(Before-and-after change data)
══════════

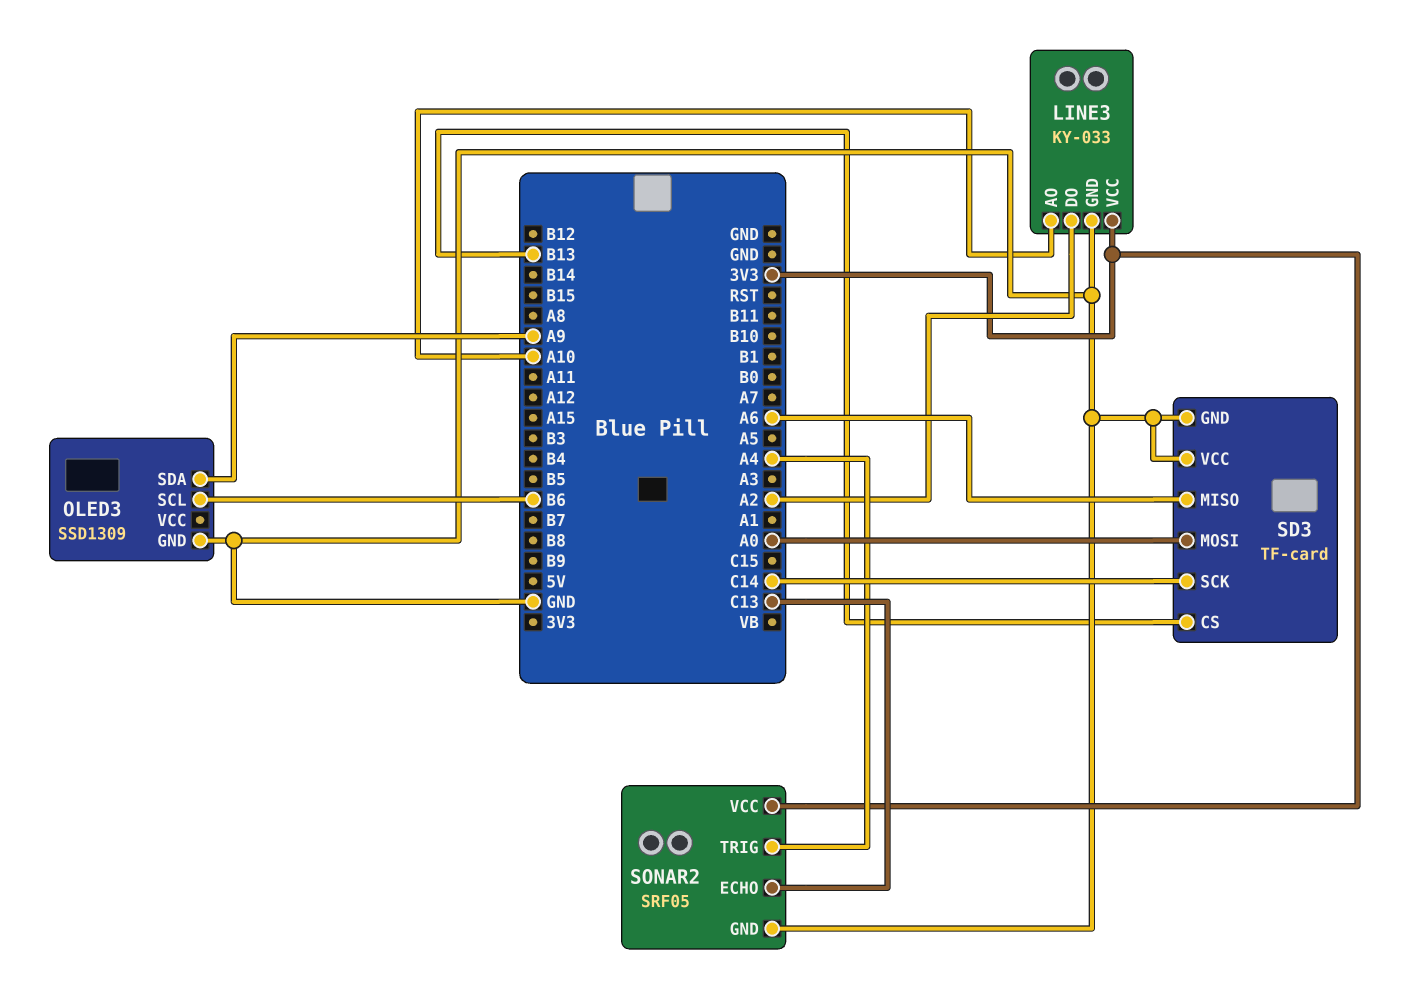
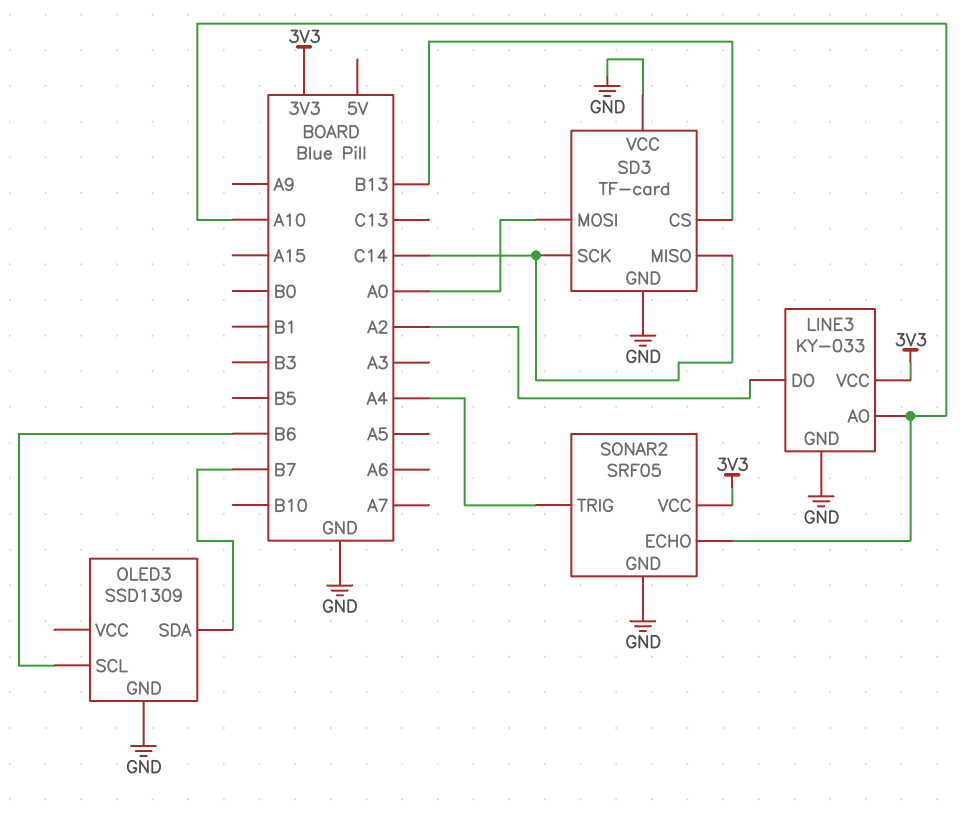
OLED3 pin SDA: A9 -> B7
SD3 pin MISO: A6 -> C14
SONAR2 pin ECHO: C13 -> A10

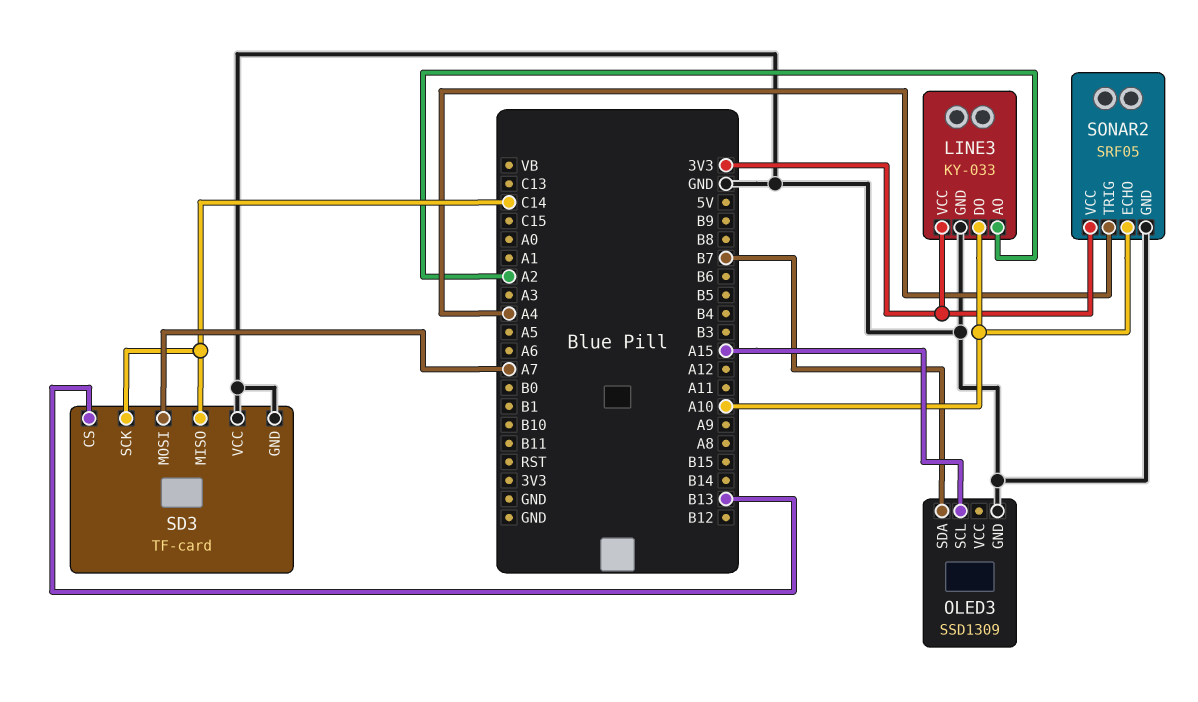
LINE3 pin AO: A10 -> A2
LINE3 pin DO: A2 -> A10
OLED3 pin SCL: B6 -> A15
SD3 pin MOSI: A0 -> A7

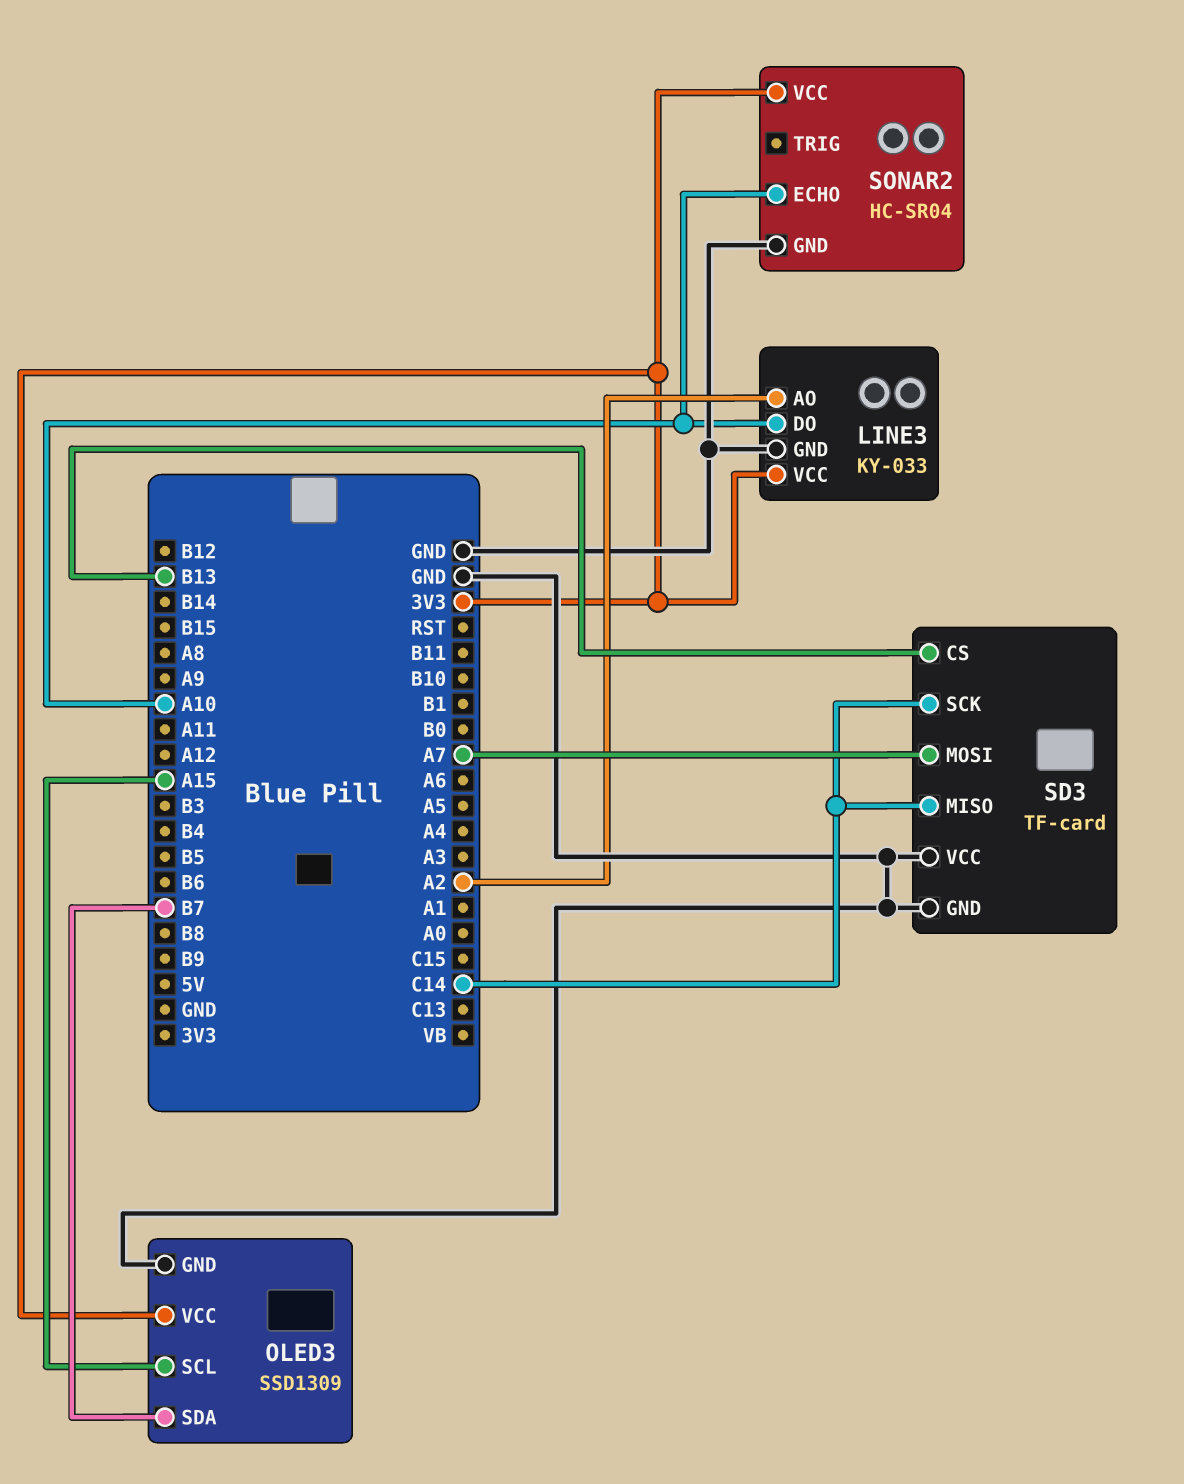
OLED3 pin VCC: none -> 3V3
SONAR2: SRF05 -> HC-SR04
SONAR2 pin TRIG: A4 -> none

══════════

**TASK GOAL:** Could you transcribe all of the data exactly and omit the pictures?

**EXERCISE OUTPUT:**
OLED3 pin SDA: A9 -> B7
SD3 pin MISO: A6 -> C14
SONAR2 pin ECHO: C13 -> A10

LINE3 pin AO: A10 -> A2
LINE3 pin DO: A2 -> A10
OLED3 pin SCL: B6 -> A15
SD3 pin MOSI: A0 -> A7

OLED3 pin VCC: none -> 3V3
SONAR2: SRF05 -> HC-SR04
SONAR2 pin TRIG: A4 -> none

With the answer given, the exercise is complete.